[Scene image comparisons]
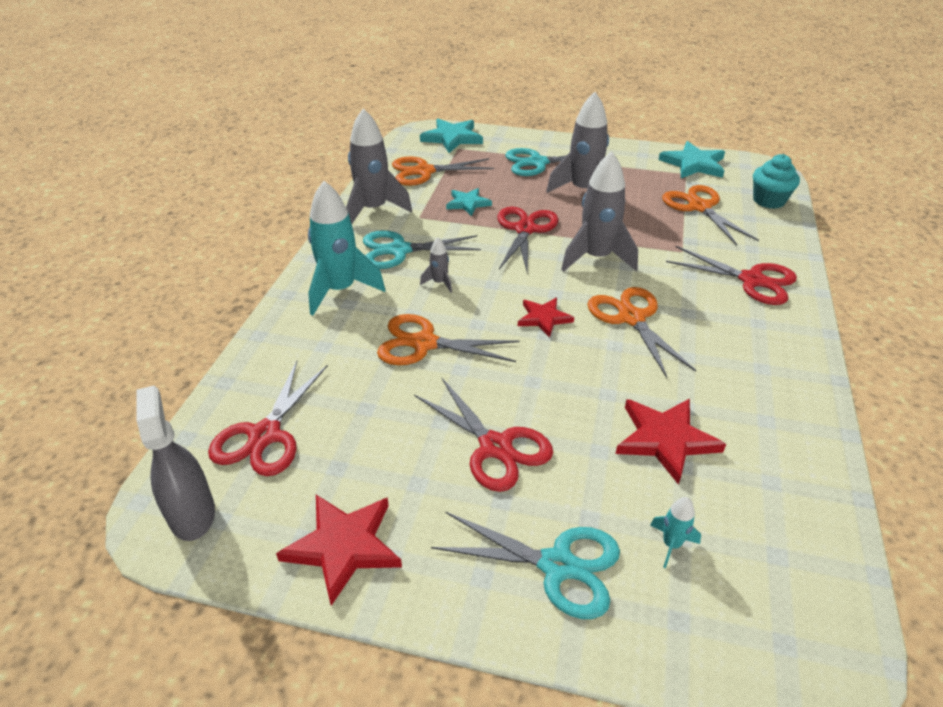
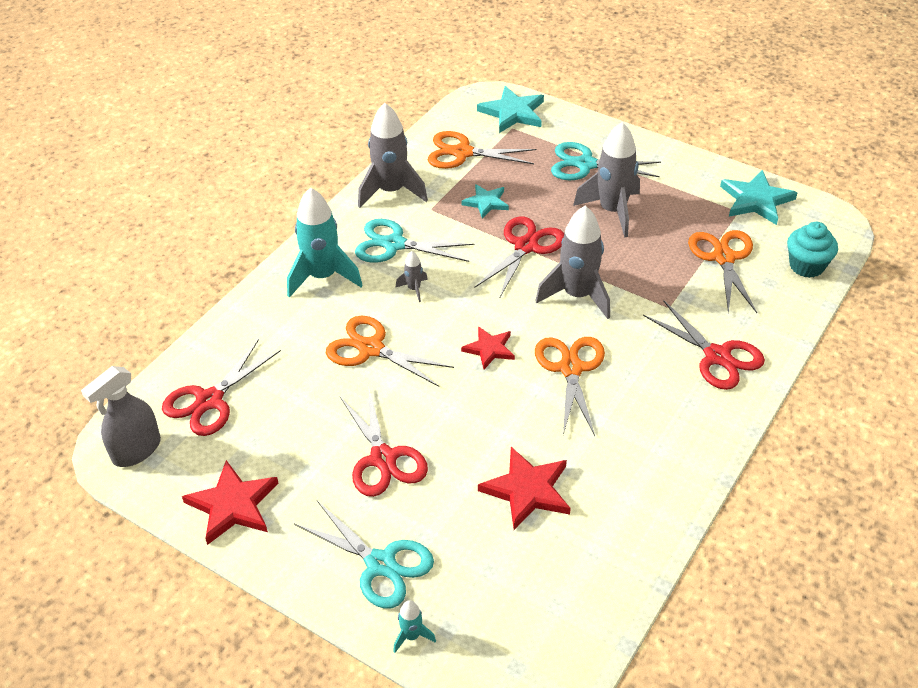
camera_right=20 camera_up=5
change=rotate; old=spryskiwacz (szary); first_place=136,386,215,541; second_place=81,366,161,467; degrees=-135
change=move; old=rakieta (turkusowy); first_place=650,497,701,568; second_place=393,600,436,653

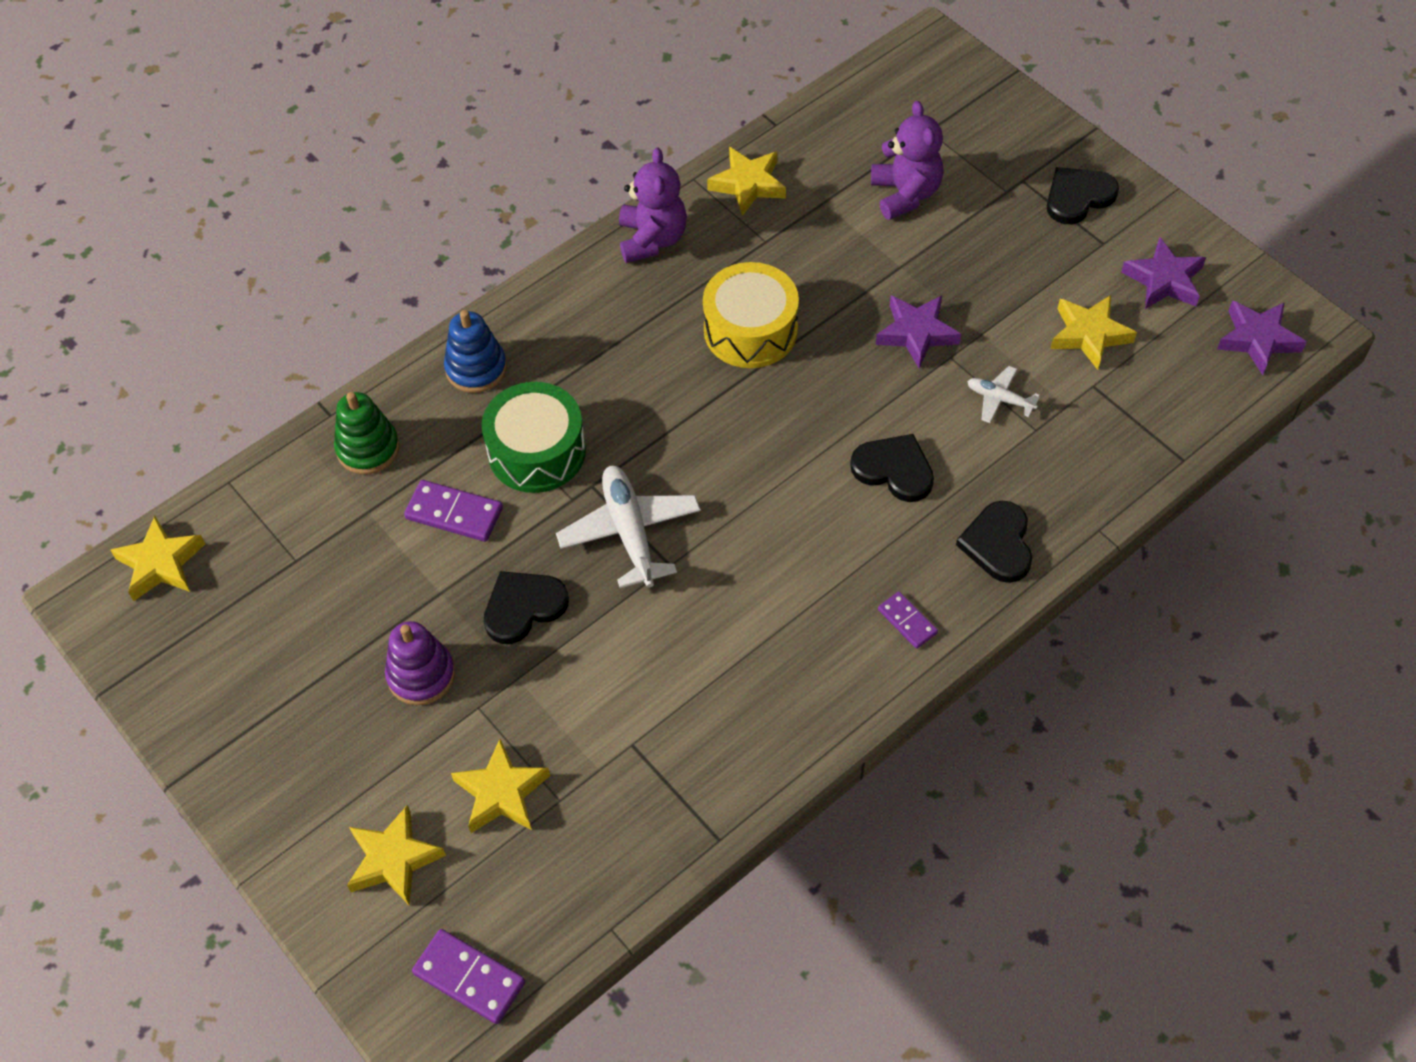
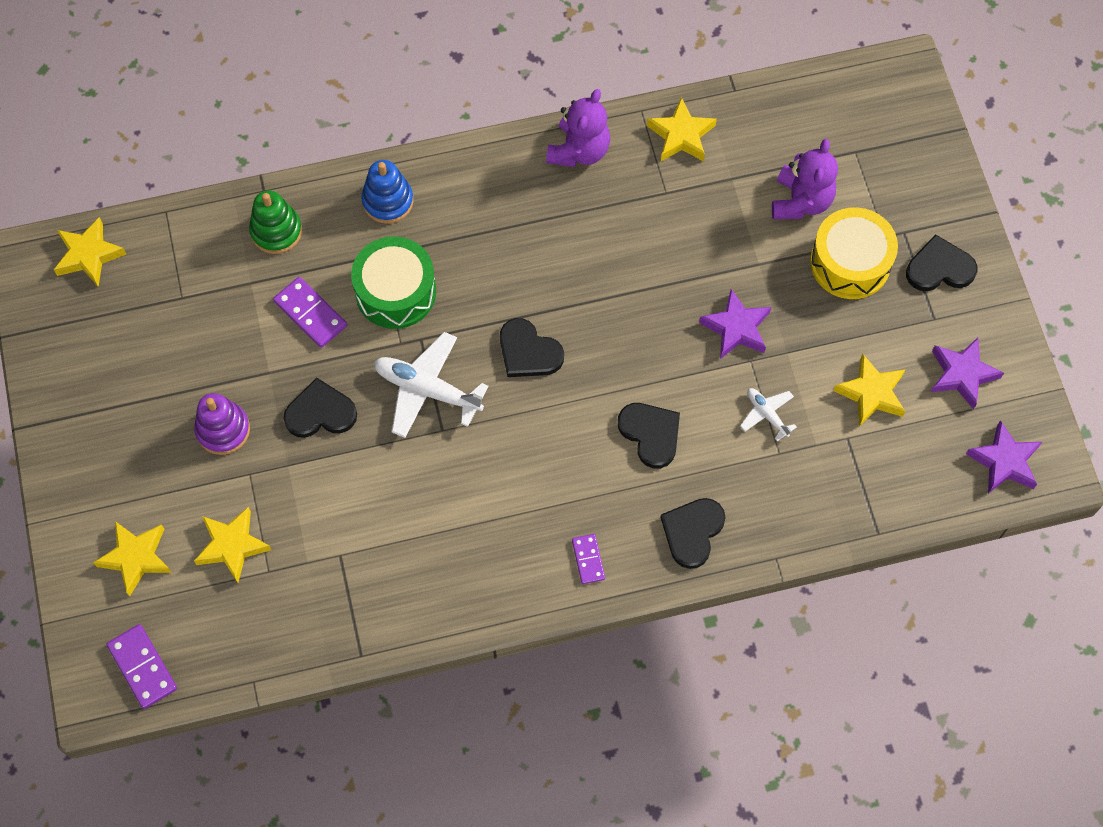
camera_right=25 camera_up=10
change=rotate; old=samolot (biały); first_place=556,465,701,588; second_place=374,332,489,438; degrees=-75
change=move; old=bęben (żółty); first_place=703,262,799,368; second_place=810,207,898,299
change=insert; new=serce (czarny); second_place=500,318,564,377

• [TASK PROMPT]:
Please retype the lines from the one containing "change=move; old=rakieta (turkusowy);" through the last line of the records above, exactly as written, and leave out any pictures.

• [RESPONSE AREA]:
change=move; old=rakieta (turkusowy); first_place=650,497,701,568; second_place=393,600,436,653

camera_right=25 camera_up=10
change=rotate; old=samolot (biały); first_place=556,465,701,588; second_place=374,332,489,438; degrees=-75
change=move; old=bęben (żółty); first_place=703,262,799,368; second_place=810,207,898,299
change=insert; new=serce (czarny); second_place=500,318,564,377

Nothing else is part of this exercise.